**Task to complete:** Starting with the line that contains "yellow cheese: 8 -> 6" and stopping after the line that contains "pink pyramid: 5 -> 6", return each line below exactly as written, with no others.

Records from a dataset
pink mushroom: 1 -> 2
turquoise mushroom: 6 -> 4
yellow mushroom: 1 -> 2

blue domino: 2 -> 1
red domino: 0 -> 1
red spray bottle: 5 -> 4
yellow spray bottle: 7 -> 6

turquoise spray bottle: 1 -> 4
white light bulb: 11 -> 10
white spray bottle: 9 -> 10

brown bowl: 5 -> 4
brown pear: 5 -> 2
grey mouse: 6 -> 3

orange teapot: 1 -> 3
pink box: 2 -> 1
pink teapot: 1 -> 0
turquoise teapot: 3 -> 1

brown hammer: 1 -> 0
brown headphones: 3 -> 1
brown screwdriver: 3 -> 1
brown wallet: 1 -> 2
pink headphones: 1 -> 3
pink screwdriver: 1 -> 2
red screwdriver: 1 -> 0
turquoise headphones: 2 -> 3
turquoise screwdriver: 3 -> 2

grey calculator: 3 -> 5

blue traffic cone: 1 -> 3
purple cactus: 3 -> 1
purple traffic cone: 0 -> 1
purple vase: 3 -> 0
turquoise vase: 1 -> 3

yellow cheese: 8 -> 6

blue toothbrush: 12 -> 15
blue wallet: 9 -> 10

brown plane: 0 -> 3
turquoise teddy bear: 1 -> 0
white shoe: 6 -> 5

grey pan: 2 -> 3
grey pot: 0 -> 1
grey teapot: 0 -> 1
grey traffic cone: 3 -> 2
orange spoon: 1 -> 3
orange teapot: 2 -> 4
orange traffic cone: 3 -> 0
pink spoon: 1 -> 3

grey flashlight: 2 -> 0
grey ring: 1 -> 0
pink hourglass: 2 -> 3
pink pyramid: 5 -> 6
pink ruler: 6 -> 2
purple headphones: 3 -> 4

**Response below:**
yellow cheese: 8 -> 6

blue toothbrush: 12 -> 15
blue wallet: 9 -> 10

brown plane: 0 -> 3
turquoise teddy bear: 1 -> 0
white shoe: 6 -> 5

grey pan: 2 -> 3
grey pot: 0 -> 1
grey teapot: 0 -> 1
grey traffic cone: 3 -> 2
orange spoon: 1 -> 3
orange teapot: 2 -> 4
orange traffic cone: 3 -> 0
pink spoon: 1 -> 3

grey flashlight: 2 -> 0
grey ring: 1 -> 0
pink hourglass: 2 -> 3
pink pyramid: 5 -> 6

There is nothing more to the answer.